-- start of Supplied data --

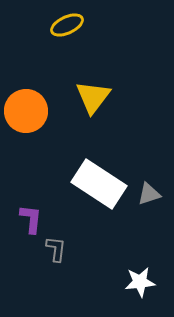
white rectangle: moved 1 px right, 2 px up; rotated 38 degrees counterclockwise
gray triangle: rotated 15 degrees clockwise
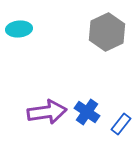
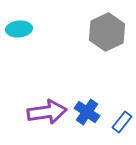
blue rectangle: moved 1 px right, 2 px up
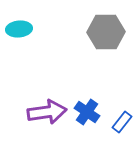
gray hexagon: moved 1 px left; rotated 24 degrees clockwise
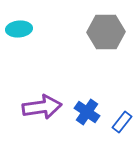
purple arrow: moved 5 px left, 5 px up
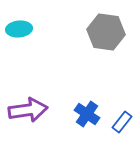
gray hexagon: rotated 9 degrees clockwise
purple arrow: moved 14 px left, 3 px down
blue cross: moved 2 px down
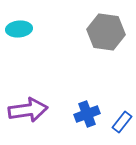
blue cross: rotated 35 degrees clockwise
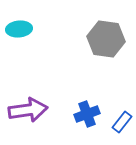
gray hexagon: moved 7 px down
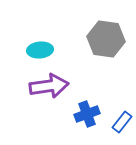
cyan ellipse: moved 21 px right, 21 px down
purple arrow: moved 21 px right, 24 px up
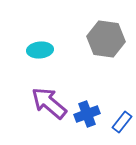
purple arrow: moved 17 px down; rotated 132 degrees counterclockwise
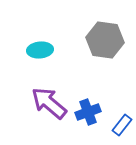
gray hexagon: moved 1 px left, 1 px down
blue cross: moved 1 px right, 2 px up
blue rectangle: moved 3 px down
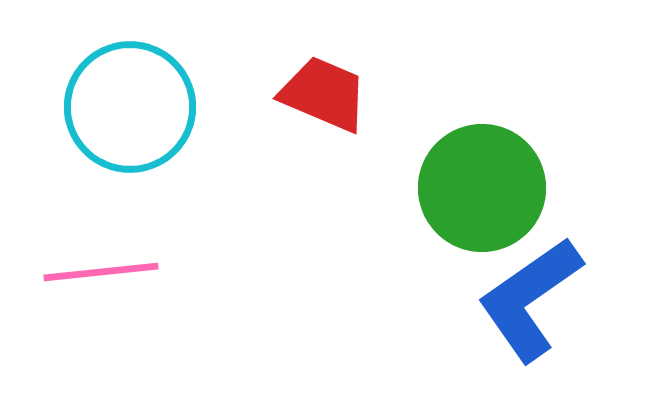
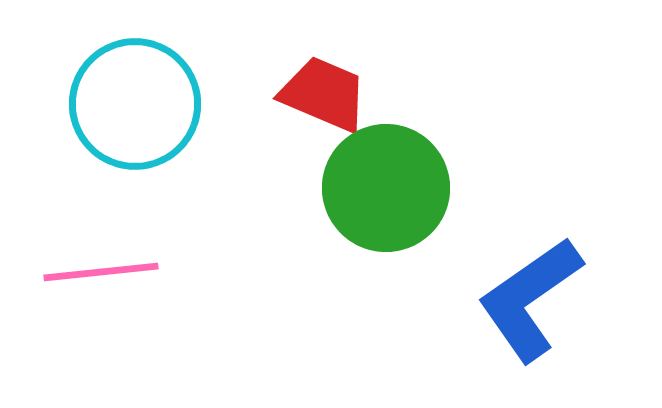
cyan circle: moved 5 px right, 3 px up
green circle: moved 96 px left
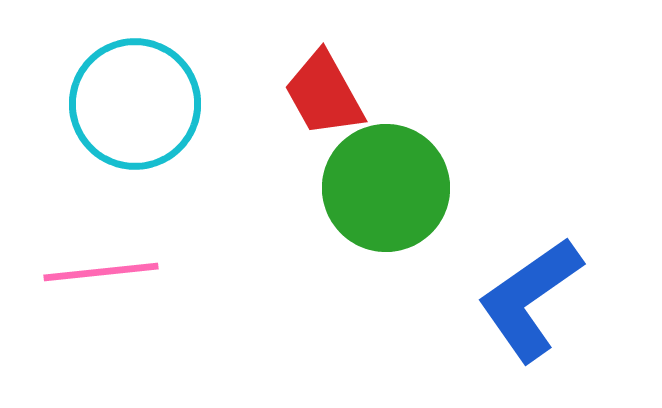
red trapezoid: rotated 142 degrees counterclockwise
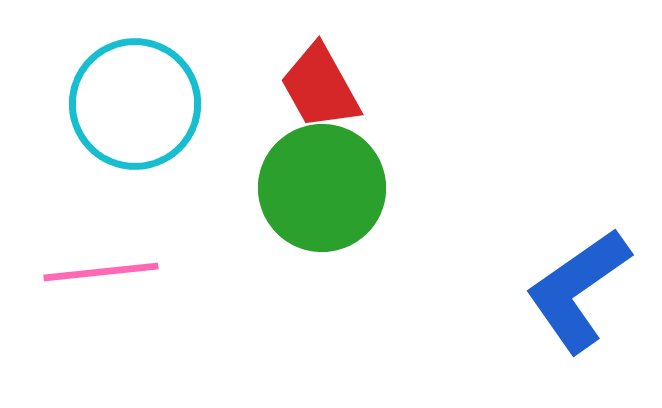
red trapezoid: moved 4 px left, 7 px up
green circle: moved 64 px left
blue L-shape: moved 48 px right, 9 px up
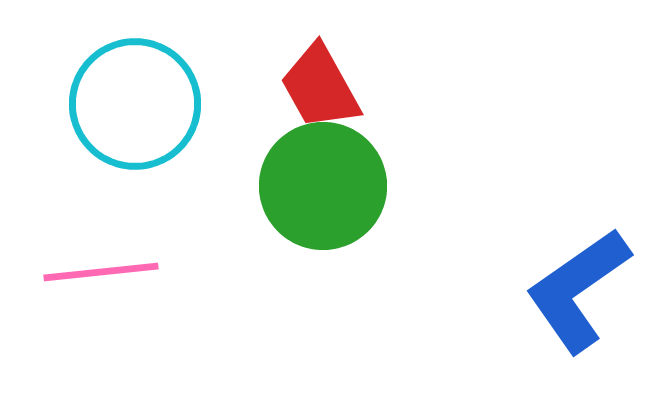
green circle: moved 1 px right, 2 px up
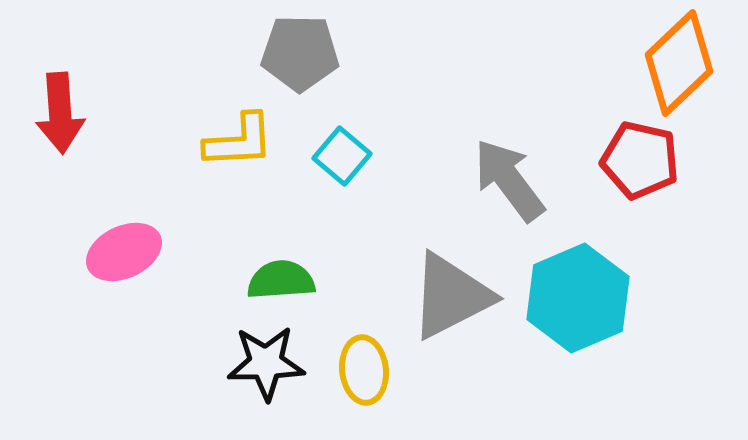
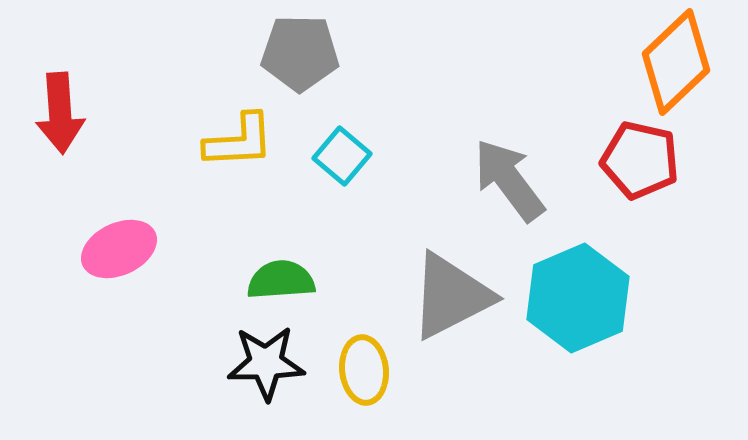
orange diamond: moved 3 px left, 1 px up
pink ellipse: moved 5 px left, 3 px up
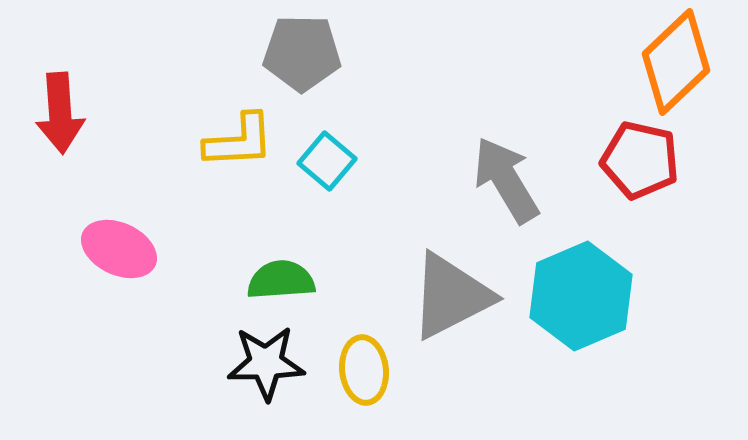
gray pentagon: moved 2 px right
cyan square: moved 15 px left, 5 px down
gray arrow: moved 3 px left; rotated 6 degrees clockwise
pink ellipse: rotated 50 degrees clockwise
cyan hexagon: moved 3 px right, 2 px up
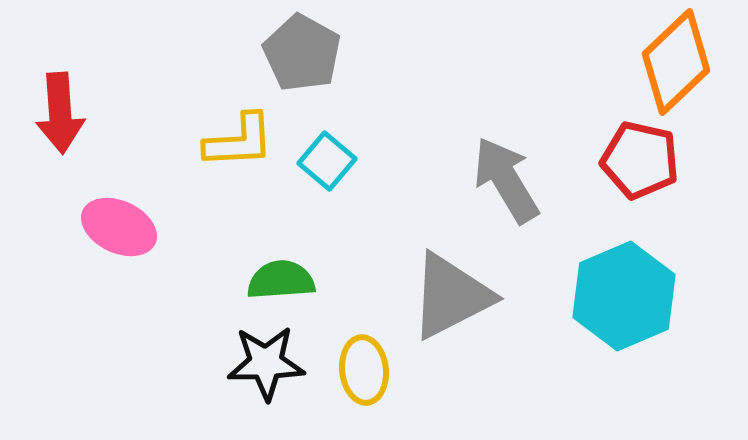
gray pentagon: rotated 28 degrees clockwise
pink ellipse: moved 22 px up
cyan hexagon: moved 43 px right
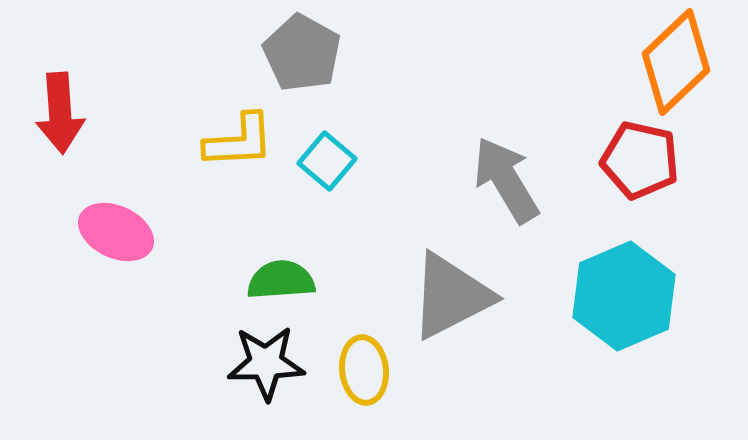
pink ellipse: moved 3 px left, 5 px down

-- end of Supplied data --

## [What to work on]
Convert every movement and rotation line in the material above into a JSON list of strings, one string per line. Leave out the picture markers and any blank lines.

## [Response below]
[
  "white rectangle: moved 1 px right, 2 px up; rotated 38 degrees counterclockwise",
  "gray triangle: rotated 15 degrees clockwise",
  "blue rectangle: moved 1 px right, 2 px up",
  "gray hexagon: moved 1 px left; rotated 24 degrees clockwise",
  "purple arrow: moved 5 px left, 5 px up",
  "gray hexagon: rotated 9 degrees clockwise",
  "purple arrow: moved 14 px left, 3 px down",
  "blue cross: moved 2 px down",
  "blue cross: rotated 35 degrees clockwise",
  "gray hexagon: moved 7 px down",
  "cyan ellipse: moved 21 px right, 21 px down",
  "purple arrow: moved 21 px right, 24 px up",
  "purple arrow: moved 17 px down; rotated 132 degrees counterclockwise",
  "gray hexagon: moved 1 px left, 1 px down",
  "blue cross: moved 1 px right, 2 px up",
  "blue rectangle: moved 3 px down",
  "cyan circle: moved 5 px right, 3 px up",
  "green circle: moved 96 px left",
  "red trapezoid: rotated 142 degrees counterclockwise",
  "red trapezoid: moved 4 px left, 7 px up",
  "green circle: moved 64 px left",
  "blue L-shape: moved 48 px right, 9 px up",
  "green circle: moved 1 px right, 2 px up",
  "orange diamond: moved 3 px left, 1 px up",
  "pink ellipse: moved 5 px left, 3 px up",
  "gray pentagon: moved 2 px right",
  "cyan square: moved 15 px left, 5 px down",
  "gray arrow: moved 3 px left; rotated 6 degrees clockwise",
  "pink ellipse: rotated 50 degrees clockwise",
  "cyan hexagon: moved 3 px right, 2 px up",
  "gray pentagon: rotated 28 degrees clockwise",
  "pink ellipse: moved 22 px up",
  "cyan hexagon: moved 43 px right",
  "pink ellipse: moved 3 px left, 5 px down"
]